Description of the task: Please copy, exactly as they appear below, the lines from the one containing "shifted,Karotte/gelb,(418 187 463" through the one containing "shifted,Ball/rosa,(45 228 113".

Data supplied:
┏━━

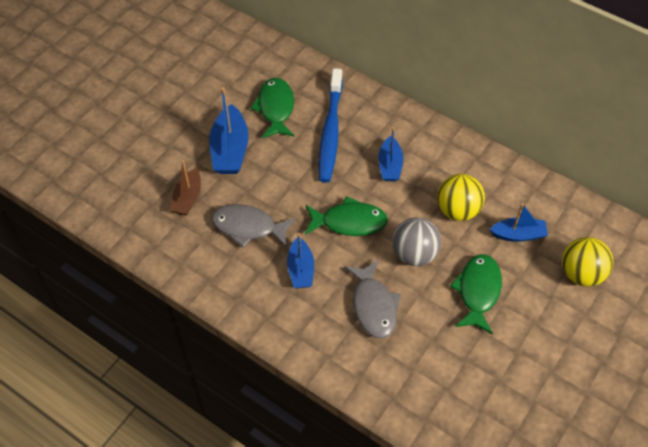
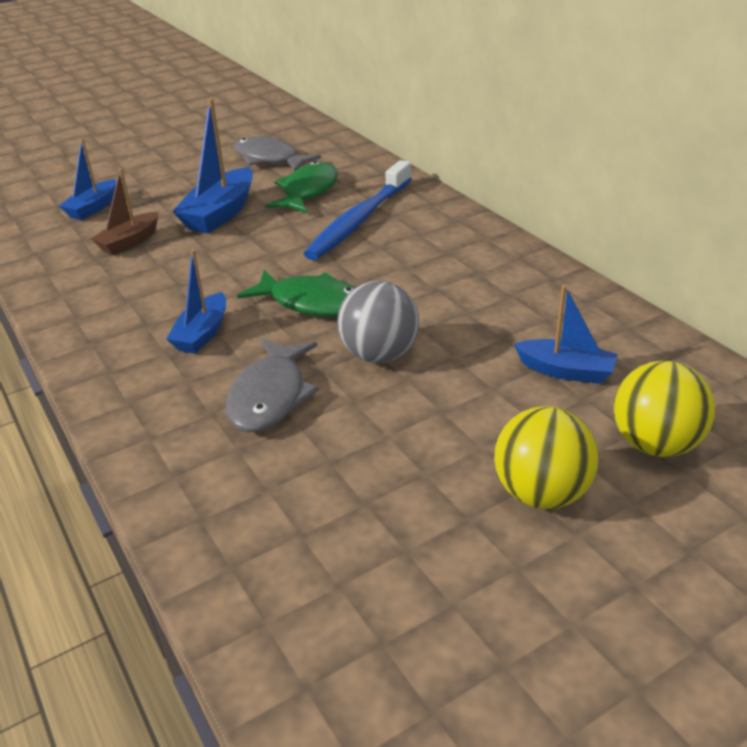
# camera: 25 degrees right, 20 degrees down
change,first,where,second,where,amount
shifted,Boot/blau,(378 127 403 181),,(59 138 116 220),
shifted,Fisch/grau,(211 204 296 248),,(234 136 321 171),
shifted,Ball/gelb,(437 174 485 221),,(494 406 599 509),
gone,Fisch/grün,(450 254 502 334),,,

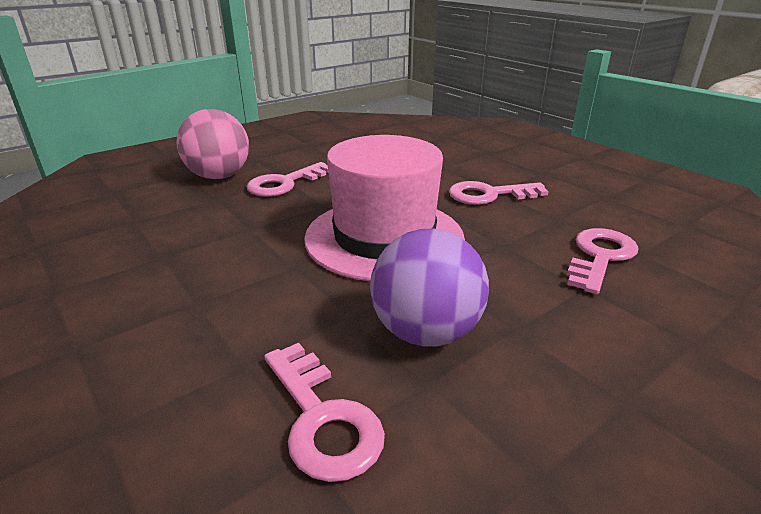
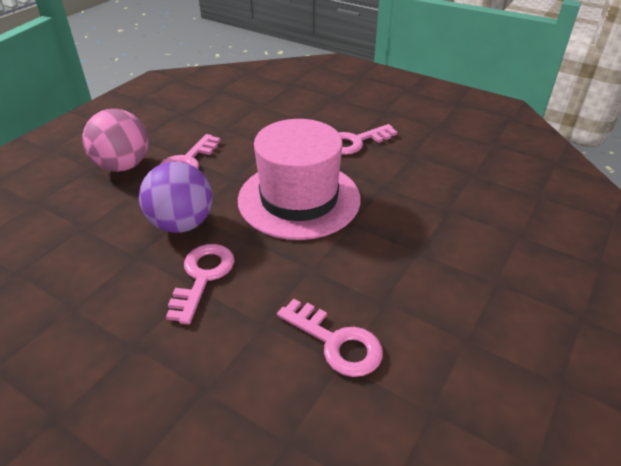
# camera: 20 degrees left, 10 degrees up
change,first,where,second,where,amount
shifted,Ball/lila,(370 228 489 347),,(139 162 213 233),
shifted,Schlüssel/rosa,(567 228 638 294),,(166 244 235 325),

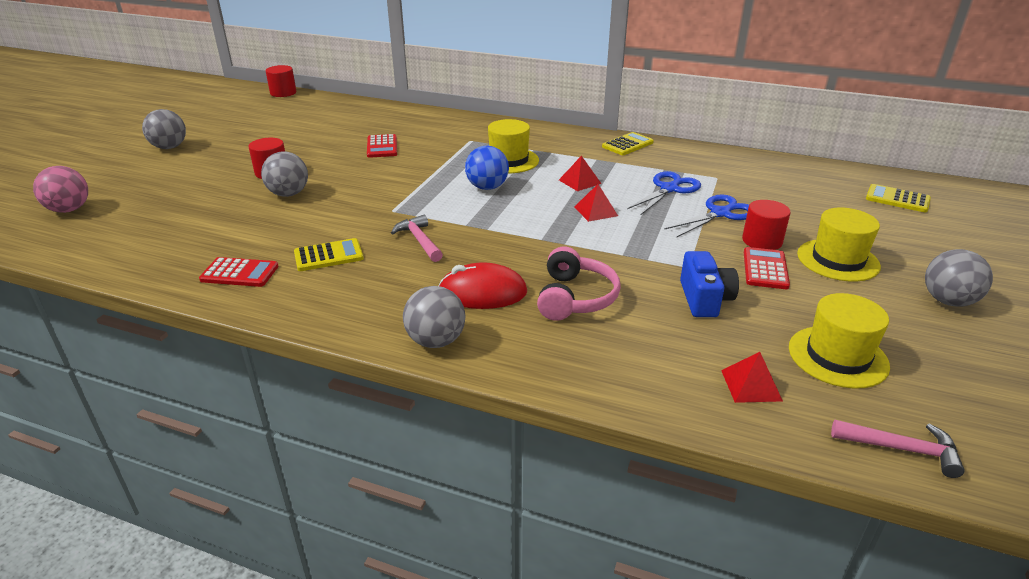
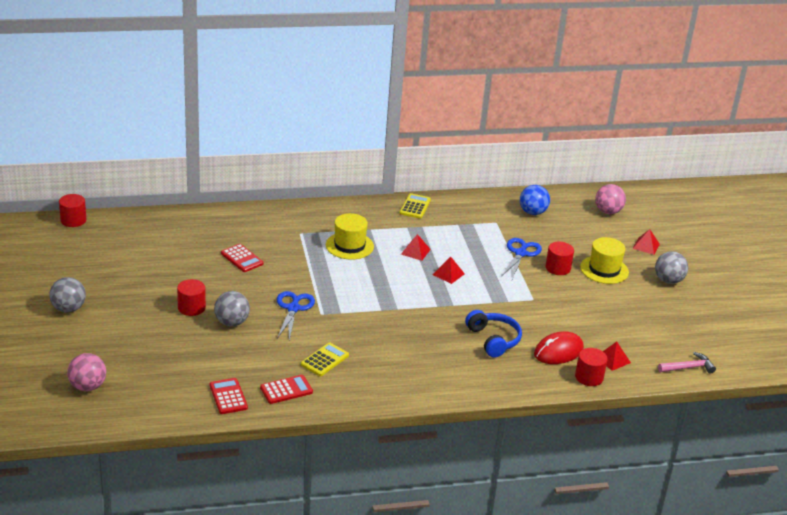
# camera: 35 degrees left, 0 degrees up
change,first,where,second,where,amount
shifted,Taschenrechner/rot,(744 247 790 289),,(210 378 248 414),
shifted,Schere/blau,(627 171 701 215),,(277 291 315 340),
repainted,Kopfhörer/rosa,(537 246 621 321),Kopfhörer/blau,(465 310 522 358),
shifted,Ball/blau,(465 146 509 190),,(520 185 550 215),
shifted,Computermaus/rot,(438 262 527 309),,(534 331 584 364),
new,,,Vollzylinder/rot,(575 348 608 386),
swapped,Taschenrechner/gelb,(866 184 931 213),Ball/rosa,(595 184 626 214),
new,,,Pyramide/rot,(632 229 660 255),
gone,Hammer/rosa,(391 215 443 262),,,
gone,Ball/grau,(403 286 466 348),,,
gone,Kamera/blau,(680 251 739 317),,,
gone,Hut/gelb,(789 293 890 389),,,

┗━━
┏━━

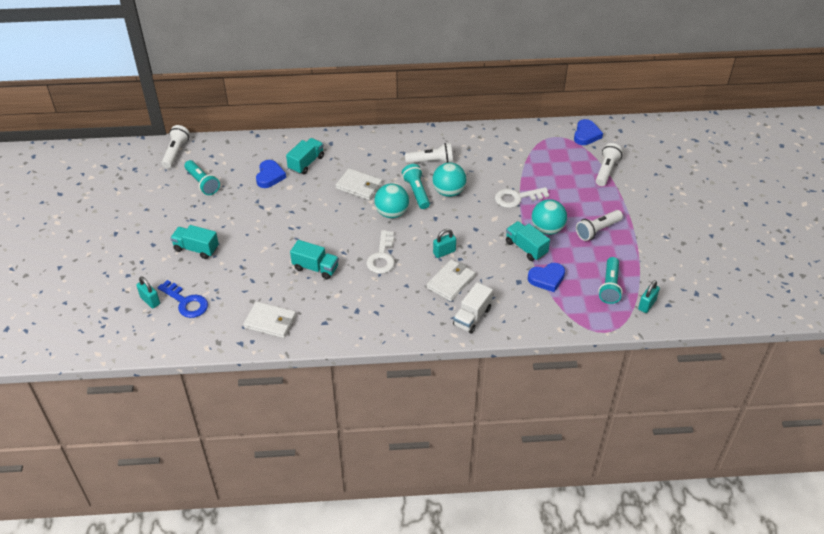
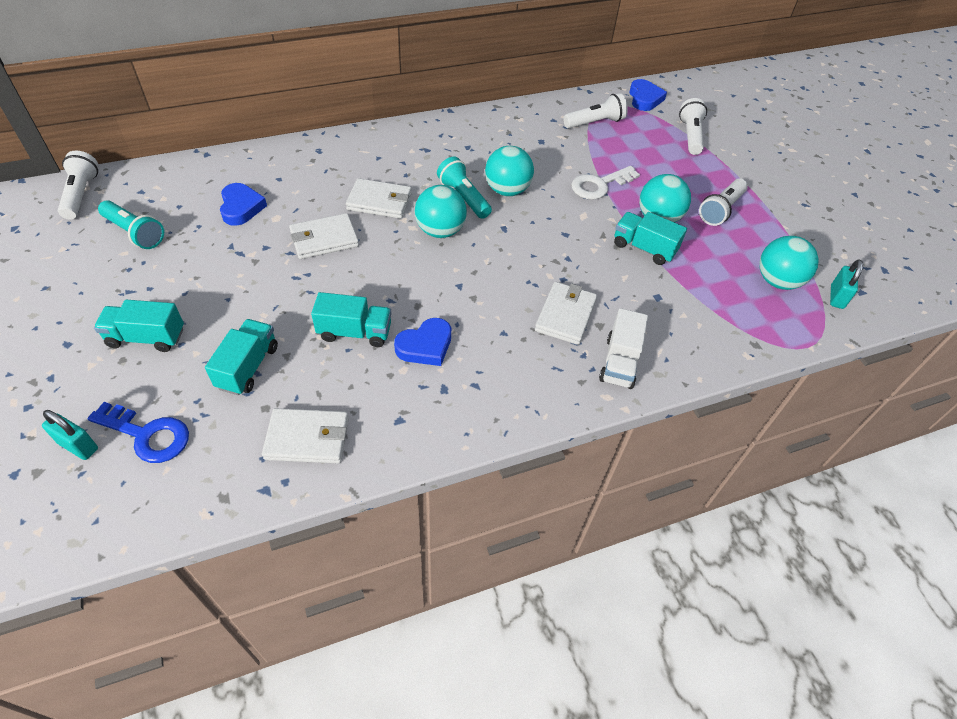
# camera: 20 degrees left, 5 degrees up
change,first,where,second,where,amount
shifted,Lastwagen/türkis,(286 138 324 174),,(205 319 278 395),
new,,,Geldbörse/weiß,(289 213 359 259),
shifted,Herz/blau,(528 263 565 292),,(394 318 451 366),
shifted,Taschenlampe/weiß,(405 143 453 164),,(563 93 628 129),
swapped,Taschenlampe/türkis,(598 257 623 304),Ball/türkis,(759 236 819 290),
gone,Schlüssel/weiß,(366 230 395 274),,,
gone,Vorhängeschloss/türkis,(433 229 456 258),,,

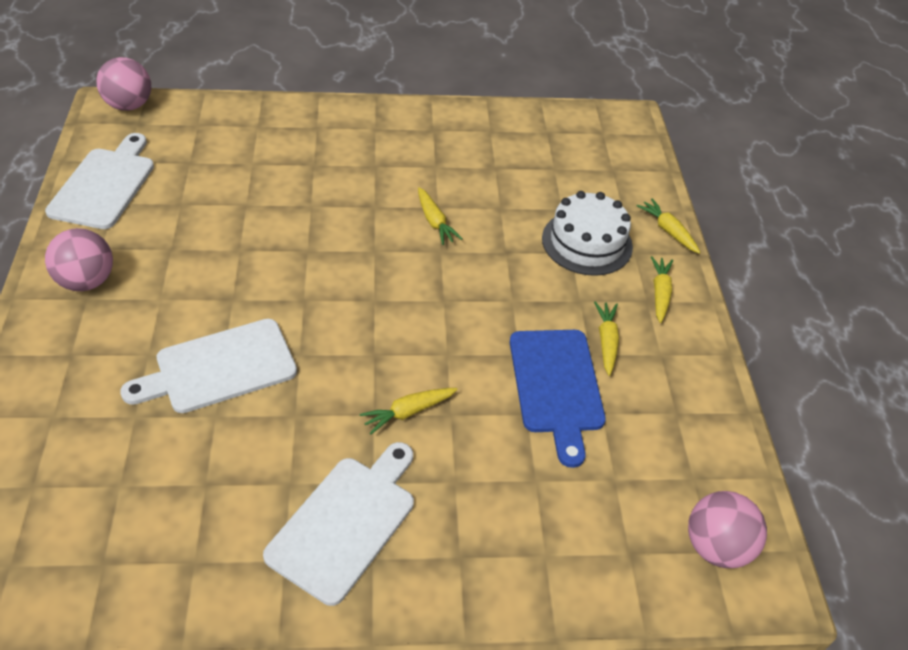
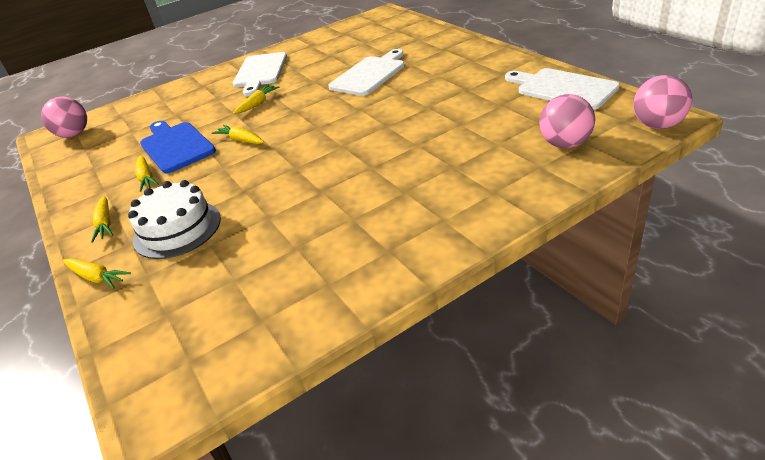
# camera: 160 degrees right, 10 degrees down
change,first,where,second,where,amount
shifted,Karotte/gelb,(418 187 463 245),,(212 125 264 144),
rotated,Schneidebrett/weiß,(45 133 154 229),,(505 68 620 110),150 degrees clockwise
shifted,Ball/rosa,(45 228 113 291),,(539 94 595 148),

┗━━

Solution to this exercise:
shifted,Karotte/gelb,(418 187 463 245),,(212 125 264 144),
rotated,Schneidebrett/weiß,(45 133 154 229),,(505 68 620 110),150 degrees clockwise
shifted,Ball/rosa,(45 228 113 291),,(539 94 595 148),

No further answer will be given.